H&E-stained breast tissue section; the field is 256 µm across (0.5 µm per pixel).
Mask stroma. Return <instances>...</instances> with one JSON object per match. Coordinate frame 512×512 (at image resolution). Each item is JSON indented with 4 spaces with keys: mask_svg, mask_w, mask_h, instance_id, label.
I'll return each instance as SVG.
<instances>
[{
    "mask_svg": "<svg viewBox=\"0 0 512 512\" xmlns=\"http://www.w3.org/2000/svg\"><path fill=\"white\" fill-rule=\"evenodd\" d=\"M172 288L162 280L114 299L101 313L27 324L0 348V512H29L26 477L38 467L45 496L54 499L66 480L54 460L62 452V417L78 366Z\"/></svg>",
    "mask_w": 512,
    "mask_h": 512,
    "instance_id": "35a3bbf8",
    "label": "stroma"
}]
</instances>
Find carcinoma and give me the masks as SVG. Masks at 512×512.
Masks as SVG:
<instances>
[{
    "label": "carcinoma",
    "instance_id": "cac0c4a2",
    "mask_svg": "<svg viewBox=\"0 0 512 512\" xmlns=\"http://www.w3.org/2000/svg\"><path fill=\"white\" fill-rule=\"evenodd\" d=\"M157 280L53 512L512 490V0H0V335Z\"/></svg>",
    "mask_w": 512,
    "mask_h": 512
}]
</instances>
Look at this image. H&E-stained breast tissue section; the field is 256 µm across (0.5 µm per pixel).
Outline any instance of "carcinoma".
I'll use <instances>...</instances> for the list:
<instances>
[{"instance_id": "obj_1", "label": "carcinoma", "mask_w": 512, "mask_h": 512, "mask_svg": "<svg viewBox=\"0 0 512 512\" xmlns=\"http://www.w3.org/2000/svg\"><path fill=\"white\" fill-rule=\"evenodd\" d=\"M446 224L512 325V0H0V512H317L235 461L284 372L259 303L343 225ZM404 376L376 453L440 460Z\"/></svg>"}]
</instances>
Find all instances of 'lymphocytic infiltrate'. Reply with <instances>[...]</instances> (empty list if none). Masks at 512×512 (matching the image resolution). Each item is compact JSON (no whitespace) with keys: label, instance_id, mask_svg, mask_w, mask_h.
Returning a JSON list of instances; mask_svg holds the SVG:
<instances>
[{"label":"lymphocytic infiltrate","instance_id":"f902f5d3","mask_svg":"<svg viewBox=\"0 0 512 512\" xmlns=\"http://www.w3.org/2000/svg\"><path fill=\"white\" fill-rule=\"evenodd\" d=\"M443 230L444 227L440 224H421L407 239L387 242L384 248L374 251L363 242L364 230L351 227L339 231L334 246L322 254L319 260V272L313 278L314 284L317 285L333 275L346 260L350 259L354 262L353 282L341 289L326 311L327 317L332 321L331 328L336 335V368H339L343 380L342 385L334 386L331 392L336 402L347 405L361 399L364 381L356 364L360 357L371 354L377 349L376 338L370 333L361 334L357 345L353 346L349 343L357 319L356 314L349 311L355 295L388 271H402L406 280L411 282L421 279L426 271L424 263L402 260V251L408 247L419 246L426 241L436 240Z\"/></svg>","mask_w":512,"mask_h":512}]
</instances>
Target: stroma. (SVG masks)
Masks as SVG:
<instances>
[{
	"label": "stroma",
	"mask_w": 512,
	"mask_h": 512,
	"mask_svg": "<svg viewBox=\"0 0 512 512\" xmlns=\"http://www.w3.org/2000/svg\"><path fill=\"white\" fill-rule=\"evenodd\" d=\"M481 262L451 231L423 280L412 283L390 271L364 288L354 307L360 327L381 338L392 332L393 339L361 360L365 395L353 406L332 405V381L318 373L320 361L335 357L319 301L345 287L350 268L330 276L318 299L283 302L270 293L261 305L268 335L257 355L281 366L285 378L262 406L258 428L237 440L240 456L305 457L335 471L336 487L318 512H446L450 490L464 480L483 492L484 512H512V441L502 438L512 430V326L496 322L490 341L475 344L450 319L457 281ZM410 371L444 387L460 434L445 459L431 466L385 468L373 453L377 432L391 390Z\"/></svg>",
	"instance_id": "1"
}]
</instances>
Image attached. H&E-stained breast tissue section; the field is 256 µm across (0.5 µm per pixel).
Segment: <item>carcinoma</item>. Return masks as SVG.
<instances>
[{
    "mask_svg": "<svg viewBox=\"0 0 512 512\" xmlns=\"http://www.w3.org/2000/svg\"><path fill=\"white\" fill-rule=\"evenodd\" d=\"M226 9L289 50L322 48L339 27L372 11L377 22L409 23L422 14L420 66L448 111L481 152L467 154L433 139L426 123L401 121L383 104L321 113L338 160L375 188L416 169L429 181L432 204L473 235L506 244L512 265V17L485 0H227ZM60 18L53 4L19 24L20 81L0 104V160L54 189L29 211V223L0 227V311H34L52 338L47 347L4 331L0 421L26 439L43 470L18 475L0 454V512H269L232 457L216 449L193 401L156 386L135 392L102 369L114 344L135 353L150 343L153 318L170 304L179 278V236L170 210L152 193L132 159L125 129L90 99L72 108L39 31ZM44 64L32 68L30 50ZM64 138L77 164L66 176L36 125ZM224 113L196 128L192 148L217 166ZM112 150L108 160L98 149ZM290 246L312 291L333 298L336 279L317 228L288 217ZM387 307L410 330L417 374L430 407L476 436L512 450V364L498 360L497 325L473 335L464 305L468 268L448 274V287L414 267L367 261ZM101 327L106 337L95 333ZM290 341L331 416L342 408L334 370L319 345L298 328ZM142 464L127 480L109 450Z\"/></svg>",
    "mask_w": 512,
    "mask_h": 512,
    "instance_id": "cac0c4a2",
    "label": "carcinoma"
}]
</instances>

**GIVEN TASK**: Pick out every line of the listing containing the word "stained", and show those lines.

**THE COMPLETED TASK**:
H&E-stained breast tissue section; the field is 256 µm across (0.5 µm per pixel).
Look at this image. H&E-stained breast tissue section; the field is 256 µm across (0.5 µm per pixel).
Image attached. H&E-stained breast tissue section; the field is 256 µm across (0.5 µm per pixel).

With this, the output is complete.